------ INPUT DATA ------
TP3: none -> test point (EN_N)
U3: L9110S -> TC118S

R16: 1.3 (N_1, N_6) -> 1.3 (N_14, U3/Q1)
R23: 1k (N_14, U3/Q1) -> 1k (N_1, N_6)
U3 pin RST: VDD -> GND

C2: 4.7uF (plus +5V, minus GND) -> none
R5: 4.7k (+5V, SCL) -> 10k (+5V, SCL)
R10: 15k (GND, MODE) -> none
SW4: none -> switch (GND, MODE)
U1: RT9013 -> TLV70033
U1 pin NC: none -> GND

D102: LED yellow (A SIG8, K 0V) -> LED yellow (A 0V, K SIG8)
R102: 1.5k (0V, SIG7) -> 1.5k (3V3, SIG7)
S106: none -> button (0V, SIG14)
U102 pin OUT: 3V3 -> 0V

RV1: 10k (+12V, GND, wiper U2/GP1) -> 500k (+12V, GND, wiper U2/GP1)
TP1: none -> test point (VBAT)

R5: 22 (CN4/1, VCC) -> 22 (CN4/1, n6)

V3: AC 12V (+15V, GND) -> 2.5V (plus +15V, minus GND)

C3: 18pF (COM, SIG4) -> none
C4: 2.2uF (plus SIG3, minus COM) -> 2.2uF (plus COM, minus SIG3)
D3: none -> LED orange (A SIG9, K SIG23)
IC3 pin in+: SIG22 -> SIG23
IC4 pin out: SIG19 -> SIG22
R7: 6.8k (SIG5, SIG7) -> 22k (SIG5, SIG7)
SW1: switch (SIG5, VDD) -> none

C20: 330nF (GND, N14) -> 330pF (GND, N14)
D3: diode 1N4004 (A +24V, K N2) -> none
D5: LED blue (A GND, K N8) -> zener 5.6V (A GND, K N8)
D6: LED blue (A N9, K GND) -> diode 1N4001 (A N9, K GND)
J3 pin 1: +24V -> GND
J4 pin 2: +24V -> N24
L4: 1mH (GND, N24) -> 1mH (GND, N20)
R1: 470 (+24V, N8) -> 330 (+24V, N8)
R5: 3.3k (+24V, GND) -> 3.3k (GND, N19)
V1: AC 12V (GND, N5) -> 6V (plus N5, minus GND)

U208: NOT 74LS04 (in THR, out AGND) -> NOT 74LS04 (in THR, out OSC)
------
Keep only the lines from the one containing "V1: AC 12V (GND, N5)" through the final line of the records, and transcribe them exactly.

V1: AC 12V (GND, N5) -> 6V (plus N5, minus GND)

U208: NOT 74LS04 (in THR, out AGND) -> NOT 74LS04 (in THR, out OSC)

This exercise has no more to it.